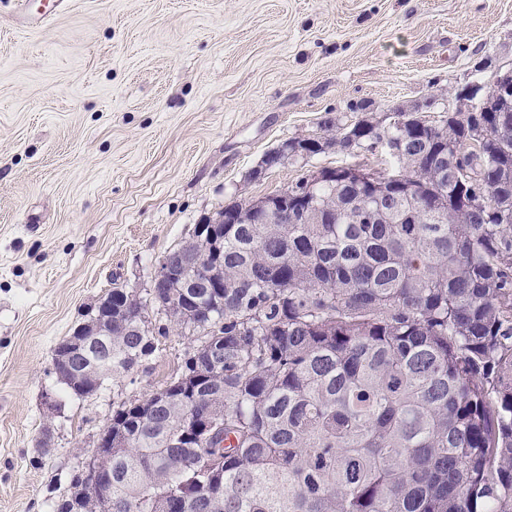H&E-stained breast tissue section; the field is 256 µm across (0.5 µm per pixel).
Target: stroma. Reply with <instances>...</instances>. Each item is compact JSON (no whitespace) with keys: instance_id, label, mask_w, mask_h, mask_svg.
I'll use <instances>...</instances> for the list:
<instances>
[{"instance_id":"obj_1","label":"stroma","mask_w":512,"mask_h":512,"mask_svg":"<svg viewBox=\"0 0 512 512\" xmlns=\"http://www.w3.org/2000/svg\"><path fill=\"white\" fill-rule=\"evenodd\" d=\"M510 69L512 0H69L38 26L0 0V512H52L114 404L196 343L169 326L71 397L52 350L113 283L143 291L225 204L352 164L333 146L261 172L325 118L439 112Z\"/></svg>"}]
</instances>
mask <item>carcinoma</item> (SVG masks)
<instances>
[{
    "instance_id": "cac0c4a2",
    "label": "carcinoma",
    "mask_w": 512,
    "mask_h": 512,
    "mask_svg": "<svg viewBox=\"0 0 512 512\" xmlns=\"http://www.w3.org/2000/svg\"><path fill=\"white\" fill-rule=\"evenodd\" d=\"M322 126L345 151L405 141L388 167L407 182L381 205L338 168L320 223L241 224L230 203L201 256L223 307L206 286H115L89 350L53 349L82 399L154 353L149 309L213 328L160 393L113 407L112 512H512V111ZM88 483L77 469L57 512H102Z\"/></svg>"
}]
</instances>
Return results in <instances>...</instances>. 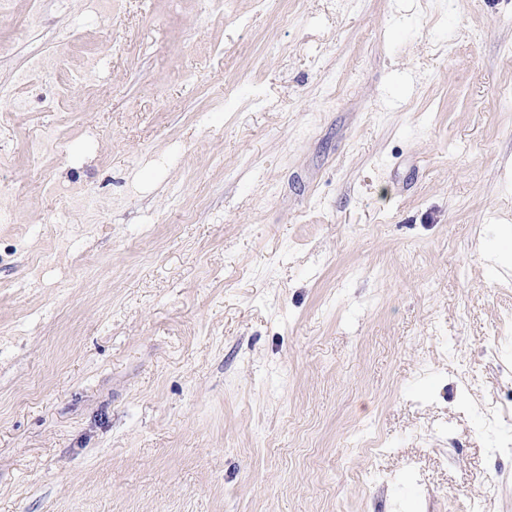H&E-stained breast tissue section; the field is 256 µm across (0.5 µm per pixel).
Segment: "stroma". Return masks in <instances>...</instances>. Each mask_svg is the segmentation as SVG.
<instances>
[{
    "label": "stroma",
    "mask_w": 512,
    "mask_h": 512,
    "mask_svg": "<svg viewBox=\"0 0 512 512\" xmlns=\"http://www.w3.org/2000/svg\"><path fill=\"white\" fill-rule=\"evenodd\" d=\"M0 512H512V0L0 12Z\"/></svg>",
    "instance_id": "1"
}]
</instances>
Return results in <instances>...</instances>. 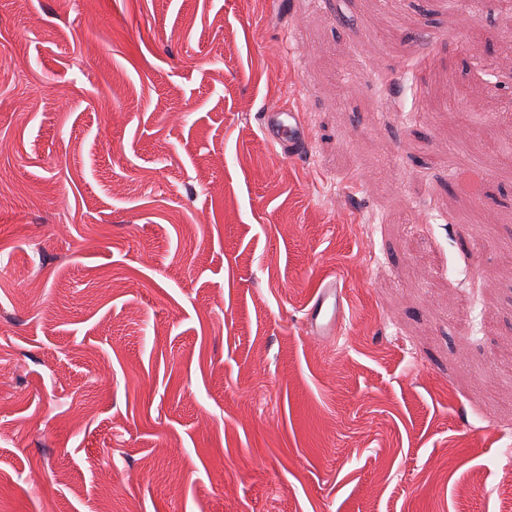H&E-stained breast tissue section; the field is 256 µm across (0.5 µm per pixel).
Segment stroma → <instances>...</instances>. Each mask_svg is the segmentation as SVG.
<instances>
[{
	"label": "stroma",
	"mask_w": 512,
	"mask_h": 512,
	"mask_svg": "<svg viewBox=\"0 0 512 512\" xmlns=\"http://www.w3.org/2000/svg\"><path fill=\"white\" fill-rule=\"evenodd\" d=\"M509 143L501 0H0V512H503ZM261 126L268 143L279 147L283 153H297L307 144V133L300 114L288 106L263 112ZM343 292L336 281L318 288L310 298L306 322L316 336H335L344 325Z\"/></svg>",
	"instance_id": "stroma-1"
}]
</instances>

_TASK DESCRIPTION_: Extract, exactly as they appear, the lines from the one containing "Segment stroma →" through the final line.

_ANSWER TO THE PROBLEM_:
Segment stroma → <instances>...</instances>. Each mask_svg is the segmentation as SVG.
<instances>
[{
	"label": "stroma",
	"mask_w": 512,
	"mask_h": 512,
	"mask_svg": "<svg viewBox=\"0 0 512 512\" xmlns=\"http://www.w3.org/2000/svg\"><path fill=\"white\" fill-rule=\"evenodd\" d=\"M509 143L501 0H0V512H503ZM261 126L268 143L279 147L283 153H297L307 144V133L300 114L288 106L263 112ZM343 292L336 281L318 288L310 298L306 322L316 336H335L344 325Z\"/></svg>",
	"instance_id": "stroma-1"
}]
</instances>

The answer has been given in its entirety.